■ **WHAT NEEDS TO BE DONE**: In the entries below, find the line containing "Someone carried the jet-black egg" and the line containing "Someone took away the royal purple egg". Copy those two lines and everything between them exactly, and only that.

(AVAILABLE DATA)

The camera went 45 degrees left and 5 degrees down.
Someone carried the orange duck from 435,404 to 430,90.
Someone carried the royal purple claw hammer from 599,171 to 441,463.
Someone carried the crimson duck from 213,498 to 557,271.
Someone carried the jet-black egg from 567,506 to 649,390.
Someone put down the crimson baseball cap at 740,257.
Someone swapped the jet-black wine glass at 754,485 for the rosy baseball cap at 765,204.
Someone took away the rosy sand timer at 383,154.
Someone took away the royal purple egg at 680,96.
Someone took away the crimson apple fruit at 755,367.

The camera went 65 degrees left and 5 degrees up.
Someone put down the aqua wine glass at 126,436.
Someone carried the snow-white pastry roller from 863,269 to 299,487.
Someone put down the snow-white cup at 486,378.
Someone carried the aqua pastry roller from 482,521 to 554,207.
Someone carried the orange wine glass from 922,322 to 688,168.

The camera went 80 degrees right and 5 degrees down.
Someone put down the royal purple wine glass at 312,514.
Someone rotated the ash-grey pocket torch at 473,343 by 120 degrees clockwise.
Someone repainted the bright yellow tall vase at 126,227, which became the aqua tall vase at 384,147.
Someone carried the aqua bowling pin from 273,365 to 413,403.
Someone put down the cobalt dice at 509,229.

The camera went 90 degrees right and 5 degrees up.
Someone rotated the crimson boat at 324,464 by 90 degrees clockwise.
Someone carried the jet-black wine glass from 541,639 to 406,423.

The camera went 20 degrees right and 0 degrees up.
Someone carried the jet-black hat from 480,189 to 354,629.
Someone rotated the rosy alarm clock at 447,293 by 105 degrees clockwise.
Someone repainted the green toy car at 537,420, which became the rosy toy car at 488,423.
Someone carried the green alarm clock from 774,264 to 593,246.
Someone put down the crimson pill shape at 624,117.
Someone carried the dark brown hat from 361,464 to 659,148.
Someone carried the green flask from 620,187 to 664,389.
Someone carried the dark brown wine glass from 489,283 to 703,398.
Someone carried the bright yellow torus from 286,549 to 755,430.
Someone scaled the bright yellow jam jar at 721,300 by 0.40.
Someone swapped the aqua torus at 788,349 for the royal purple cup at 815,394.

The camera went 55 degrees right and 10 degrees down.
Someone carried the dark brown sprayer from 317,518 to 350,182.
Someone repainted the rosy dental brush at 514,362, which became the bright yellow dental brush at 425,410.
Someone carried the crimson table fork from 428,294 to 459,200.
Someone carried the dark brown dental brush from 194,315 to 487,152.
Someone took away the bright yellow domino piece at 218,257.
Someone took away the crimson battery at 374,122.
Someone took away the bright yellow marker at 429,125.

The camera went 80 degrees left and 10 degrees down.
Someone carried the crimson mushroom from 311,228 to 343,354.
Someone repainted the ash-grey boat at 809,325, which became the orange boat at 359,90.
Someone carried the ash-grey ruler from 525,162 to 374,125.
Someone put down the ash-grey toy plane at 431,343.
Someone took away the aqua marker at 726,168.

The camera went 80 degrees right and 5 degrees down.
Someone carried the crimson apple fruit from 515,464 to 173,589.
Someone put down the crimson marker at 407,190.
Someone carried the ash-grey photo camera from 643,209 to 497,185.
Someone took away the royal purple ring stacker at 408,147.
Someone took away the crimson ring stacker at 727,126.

(End AVAILABLE DATA)

■ **ANSWER TO THE EXERCISE**:
Someone carried the jet-black egg from 567,506 to 649,390.
Someone put down the crimson baseball cap at 740,257.
Someone swapped the jet-black wine glass at 754,485 for the rosy baseball cap at 765,204.
Someone took away the rosy sand timer at 383,154.
Someone took away the royal purple egg at 680,96.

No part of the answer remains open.